WORK TO COMPLETE: Two lines below mark the span: the one containing "(389, 259) = (413, 130): pink" and the one containing "(197, 311) = (393, 418): purple". Set down both, plus every line between, exactly as they stand, and nothing else.

::::

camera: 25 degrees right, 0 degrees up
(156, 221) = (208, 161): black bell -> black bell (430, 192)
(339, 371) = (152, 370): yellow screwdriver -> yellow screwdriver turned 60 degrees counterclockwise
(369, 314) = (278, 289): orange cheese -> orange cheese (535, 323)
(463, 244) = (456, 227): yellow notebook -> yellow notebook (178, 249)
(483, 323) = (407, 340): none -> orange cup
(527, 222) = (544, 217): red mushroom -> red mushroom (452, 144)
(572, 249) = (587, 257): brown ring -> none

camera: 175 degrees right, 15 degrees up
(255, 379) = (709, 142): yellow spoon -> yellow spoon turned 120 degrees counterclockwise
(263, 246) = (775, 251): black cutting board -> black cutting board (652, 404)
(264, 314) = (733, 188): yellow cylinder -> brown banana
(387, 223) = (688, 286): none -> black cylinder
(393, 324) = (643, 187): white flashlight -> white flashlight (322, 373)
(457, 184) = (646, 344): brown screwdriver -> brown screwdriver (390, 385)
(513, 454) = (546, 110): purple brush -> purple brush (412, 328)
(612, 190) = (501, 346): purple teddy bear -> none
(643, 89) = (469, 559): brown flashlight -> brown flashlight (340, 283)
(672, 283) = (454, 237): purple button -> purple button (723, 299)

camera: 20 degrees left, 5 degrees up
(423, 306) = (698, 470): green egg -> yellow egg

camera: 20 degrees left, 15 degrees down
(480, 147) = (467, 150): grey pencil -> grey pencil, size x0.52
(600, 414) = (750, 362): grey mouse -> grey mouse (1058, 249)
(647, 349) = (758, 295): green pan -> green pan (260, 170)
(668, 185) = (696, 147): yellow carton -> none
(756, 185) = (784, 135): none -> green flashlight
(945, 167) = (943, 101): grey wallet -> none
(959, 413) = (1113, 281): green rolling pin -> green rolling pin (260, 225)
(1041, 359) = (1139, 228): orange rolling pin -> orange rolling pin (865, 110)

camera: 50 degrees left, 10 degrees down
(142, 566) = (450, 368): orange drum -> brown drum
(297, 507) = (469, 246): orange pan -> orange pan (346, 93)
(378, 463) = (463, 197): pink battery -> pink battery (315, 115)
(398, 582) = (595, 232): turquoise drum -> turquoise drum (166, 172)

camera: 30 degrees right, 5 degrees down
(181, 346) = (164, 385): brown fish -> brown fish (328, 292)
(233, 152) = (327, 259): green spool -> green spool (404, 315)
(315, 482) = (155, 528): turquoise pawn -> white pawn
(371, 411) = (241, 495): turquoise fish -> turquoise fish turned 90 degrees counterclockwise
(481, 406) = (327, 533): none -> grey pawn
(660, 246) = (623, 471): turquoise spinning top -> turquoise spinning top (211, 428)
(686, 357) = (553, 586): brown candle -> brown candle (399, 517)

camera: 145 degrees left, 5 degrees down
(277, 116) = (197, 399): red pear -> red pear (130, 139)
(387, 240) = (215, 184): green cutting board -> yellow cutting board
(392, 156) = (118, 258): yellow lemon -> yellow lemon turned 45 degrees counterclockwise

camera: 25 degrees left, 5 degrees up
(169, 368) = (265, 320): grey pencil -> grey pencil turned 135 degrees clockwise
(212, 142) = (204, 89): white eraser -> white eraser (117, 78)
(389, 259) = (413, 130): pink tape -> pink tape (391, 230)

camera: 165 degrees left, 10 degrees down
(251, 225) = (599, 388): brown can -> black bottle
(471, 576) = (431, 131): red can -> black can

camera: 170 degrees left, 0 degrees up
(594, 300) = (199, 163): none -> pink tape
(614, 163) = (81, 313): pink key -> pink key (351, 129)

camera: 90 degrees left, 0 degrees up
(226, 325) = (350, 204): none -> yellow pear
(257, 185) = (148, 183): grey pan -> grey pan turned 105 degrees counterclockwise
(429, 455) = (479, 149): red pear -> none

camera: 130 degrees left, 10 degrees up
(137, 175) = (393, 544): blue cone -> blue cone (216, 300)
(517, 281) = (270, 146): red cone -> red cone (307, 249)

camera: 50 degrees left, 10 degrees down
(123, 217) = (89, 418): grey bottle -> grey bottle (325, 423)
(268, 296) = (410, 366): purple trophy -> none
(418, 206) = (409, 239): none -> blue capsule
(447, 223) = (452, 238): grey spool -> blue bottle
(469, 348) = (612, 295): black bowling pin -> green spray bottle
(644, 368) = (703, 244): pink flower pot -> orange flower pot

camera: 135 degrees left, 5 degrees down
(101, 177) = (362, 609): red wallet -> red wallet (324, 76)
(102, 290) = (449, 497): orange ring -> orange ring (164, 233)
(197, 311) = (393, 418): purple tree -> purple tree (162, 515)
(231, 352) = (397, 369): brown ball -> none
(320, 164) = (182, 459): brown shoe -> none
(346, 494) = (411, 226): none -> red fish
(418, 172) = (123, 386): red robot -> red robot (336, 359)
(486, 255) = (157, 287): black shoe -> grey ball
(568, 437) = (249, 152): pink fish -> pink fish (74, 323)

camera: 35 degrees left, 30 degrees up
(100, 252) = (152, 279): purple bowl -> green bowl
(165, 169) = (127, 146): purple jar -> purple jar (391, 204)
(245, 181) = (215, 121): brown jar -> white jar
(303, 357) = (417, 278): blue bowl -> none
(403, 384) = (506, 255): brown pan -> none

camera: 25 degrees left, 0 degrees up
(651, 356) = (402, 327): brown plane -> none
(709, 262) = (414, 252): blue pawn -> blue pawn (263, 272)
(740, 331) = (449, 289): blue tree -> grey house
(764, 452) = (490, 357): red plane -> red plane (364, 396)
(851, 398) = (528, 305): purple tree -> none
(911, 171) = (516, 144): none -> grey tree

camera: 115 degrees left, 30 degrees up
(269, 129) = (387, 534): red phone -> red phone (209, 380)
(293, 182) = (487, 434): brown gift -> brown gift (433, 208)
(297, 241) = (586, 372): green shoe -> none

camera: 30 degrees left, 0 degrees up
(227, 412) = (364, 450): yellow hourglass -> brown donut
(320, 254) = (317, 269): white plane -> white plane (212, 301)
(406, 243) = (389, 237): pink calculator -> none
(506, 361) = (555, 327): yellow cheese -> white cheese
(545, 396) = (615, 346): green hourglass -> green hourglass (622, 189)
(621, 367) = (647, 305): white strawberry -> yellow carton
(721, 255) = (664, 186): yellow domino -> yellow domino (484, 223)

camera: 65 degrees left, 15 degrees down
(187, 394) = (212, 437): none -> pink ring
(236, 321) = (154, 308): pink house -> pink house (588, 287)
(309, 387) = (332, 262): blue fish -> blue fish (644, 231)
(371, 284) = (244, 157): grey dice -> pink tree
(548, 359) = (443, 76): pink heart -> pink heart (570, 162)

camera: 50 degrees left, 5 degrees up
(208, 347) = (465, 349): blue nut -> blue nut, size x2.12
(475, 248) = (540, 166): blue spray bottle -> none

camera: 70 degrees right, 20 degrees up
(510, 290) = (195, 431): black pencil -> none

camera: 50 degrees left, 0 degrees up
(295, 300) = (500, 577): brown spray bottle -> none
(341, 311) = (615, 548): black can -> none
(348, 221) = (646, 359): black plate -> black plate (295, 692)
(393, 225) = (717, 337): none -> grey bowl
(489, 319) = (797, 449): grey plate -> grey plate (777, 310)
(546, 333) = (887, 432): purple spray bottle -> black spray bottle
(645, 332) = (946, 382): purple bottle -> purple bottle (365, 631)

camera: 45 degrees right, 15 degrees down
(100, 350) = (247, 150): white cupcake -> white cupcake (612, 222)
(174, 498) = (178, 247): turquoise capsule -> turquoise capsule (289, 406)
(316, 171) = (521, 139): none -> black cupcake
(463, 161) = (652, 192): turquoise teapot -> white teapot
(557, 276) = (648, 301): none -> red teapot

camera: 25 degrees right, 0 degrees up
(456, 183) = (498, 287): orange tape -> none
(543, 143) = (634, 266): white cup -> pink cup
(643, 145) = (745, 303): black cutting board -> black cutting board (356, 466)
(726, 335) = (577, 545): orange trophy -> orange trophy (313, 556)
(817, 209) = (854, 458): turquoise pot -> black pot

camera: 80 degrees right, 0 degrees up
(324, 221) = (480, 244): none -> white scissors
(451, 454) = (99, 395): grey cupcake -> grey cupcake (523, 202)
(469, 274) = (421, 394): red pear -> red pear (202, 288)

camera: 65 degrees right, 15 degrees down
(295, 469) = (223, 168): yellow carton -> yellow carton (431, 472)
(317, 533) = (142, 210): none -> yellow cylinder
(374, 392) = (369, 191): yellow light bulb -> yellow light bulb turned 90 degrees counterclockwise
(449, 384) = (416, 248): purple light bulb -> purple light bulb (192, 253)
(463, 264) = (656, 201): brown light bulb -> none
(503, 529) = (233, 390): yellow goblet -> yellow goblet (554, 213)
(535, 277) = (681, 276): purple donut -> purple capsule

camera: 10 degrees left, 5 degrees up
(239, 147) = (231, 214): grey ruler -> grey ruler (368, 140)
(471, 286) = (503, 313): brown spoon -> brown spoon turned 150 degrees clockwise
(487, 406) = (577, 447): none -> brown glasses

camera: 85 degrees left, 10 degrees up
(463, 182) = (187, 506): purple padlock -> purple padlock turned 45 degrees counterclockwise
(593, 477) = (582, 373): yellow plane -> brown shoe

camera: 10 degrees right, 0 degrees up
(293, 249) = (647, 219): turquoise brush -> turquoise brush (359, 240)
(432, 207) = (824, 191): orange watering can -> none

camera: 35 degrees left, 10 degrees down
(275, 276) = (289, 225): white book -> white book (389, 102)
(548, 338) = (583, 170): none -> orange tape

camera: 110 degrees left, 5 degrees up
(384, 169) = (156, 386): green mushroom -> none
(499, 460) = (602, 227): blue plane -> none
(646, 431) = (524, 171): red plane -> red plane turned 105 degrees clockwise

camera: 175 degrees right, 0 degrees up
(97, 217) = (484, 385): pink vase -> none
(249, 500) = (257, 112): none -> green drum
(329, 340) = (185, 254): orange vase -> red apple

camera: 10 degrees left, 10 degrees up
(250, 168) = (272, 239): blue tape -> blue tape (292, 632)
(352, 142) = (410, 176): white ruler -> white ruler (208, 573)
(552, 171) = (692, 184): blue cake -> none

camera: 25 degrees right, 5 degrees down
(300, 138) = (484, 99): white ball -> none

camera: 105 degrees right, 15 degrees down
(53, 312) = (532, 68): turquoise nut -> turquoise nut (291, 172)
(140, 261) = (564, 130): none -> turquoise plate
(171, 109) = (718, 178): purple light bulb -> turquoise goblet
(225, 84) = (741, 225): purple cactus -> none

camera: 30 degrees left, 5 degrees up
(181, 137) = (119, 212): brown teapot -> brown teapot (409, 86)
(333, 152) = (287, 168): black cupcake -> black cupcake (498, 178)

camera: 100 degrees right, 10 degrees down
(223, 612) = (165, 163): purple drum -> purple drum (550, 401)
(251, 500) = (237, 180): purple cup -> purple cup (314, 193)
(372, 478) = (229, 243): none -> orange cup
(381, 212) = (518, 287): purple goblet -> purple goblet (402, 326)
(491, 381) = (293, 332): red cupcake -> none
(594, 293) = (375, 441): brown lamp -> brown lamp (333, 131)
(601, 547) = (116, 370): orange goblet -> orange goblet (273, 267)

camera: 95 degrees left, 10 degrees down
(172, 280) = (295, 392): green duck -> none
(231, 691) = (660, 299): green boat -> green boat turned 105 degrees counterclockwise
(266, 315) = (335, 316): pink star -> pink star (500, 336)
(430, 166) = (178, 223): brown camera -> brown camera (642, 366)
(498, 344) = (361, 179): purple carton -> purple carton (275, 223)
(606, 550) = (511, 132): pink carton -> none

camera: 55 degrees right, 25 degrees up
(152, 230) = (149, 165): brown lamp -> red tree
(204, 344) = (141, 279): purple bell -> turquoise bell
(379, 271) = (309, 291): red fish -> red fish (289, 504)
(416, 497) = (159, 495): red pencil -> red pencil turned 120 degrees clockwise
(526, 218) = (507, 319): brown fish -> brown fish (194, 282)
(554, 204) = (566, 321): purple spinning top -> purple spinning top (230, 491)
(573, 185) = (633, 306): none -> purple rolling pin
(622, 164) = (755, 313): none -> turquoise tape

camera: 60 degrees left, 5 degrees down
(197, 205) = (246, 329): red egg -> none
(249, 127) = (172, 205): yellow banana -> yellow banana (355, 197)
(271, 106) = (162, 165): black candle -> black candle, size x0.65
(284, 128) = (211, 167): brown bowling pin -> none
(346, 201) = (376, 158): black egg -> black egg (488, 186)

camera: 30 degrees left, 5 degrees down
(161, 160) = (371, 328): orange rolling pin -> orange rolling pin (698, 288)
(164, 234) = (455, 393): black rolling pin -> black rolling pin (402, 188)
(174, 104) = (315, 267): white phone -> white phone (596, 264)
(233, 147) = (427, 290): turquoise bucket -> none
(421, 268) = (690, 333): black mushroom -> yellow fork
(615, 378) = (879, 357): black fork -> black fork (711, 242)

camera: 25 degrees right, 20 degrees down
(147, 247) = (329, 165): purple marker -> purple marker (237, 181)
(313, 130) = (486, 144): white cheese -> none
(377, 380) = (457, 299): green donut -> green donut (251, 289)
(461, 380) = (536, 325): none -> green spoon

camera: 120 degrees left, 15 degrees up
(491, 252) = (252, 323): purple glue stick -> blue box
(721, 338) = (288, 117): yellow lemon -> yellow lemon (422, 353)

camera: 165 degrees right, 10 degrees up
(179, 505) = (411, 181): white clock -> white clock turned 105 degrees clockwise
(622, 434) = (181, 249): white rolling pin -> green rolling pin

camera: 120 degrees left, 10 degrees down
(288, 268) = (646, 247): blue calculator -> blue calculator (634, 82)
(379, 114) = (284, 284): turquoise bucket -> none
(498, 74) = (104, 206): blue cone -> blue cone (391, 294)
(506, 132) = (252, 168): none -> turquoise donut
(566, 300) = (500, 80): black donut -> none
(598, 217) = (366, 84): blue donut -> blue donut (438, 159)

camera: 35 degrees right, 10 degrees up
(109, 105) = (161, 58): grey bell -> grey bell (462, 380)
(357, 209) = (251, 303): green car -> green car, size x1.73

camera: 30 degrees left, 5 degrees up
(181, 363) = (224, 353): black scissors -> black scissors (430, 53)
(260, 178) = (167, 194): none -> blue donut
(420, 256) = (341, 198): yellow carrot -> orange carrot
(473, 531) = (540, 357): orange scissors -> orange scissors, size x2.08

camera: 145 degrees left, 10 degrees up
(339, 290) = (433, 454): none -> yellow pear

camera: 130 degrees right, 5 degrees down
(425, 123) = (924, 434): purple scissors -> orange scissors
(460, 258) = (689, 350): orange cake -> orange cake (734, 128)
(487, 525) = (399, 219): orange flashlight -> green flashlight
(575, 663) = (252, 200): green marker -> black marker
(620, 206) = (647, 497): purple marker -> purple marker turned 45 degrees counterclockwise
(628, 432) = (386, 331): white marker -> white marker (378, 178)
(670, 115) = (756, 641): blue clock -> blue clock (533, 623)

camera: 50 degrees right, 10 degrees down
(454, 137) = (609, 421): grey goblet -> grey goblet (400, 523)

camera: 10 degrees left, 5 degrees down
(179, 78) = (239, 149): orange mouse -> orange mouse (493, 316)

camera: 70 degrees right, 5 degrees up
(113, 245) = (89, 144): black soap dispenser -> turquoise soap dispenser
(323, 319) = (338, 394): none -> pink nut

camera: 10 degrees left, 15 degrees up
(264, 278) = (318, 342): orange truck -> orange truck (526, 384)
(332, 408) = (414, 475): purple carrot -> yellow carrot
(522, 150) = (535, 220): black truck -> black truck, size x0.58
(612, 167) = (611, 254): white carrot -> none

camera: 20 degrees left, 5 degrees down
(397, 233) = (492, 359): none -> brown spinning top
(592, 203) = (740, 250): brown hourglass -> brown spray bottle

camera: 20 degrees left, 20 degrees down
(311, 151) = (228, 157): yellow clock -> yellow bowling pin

::::

EXERCISE SOLUTION:
(389, 259) = (413, 130): pink tape -> pink tape (391, 230)

camera: 165 degrees left, 10 degrees down
(251, 225) = (599, 388): brown can -> black bottle
(471, 576) = (431, 131): red can -> black can

camera: 170 degrees left, 0 degrees up
(594, 300) = (199, 163): none -> pink tape
(614, 163) = (81, 313): pink key -> pink key (351, 129)

camera: 90 degrees left, 0 degrees up
(226, 325) = (350, 204): none -> yellow pear
(257, 185) = (148, 183): grey pan -> grey pan turned 105 degrees counterclockwise
(429, 455) = (479, 149): red pear -> none

camera: 130 degrees left, 10 degrees up
(137, 175) = (393, 544): blue cone -> blue cone (216, 300)
(517, 281) = (270, 146): red cone -> red cone (307, 249)

camera: 50 degrees left, 10 degrees down
(123, 217) = (89, 418): grey bottle -> grey bottle (325, 423)
(268, 296) = (410, 366): purple trophy -> none
(418, 206) = (409, 239): none -> blue capsule
(447, 223) = (452, 238): grey spool -> blue bottle
(469, 348) = (612, 295): black bowling pin -> green spray bottle
(644, 368) = (703, 244): pink flower pot -> orange flower pot

camera: 135 degrees left, 5 degrees down
(101, 177) = (362, 609): red wallet -> red wallet (324, 76)
(102, 290) = (449, 497): orange ring -> orange ring (164, 233)
(197, 311) = (393, 418): purple tree -> purple tree (162, 515)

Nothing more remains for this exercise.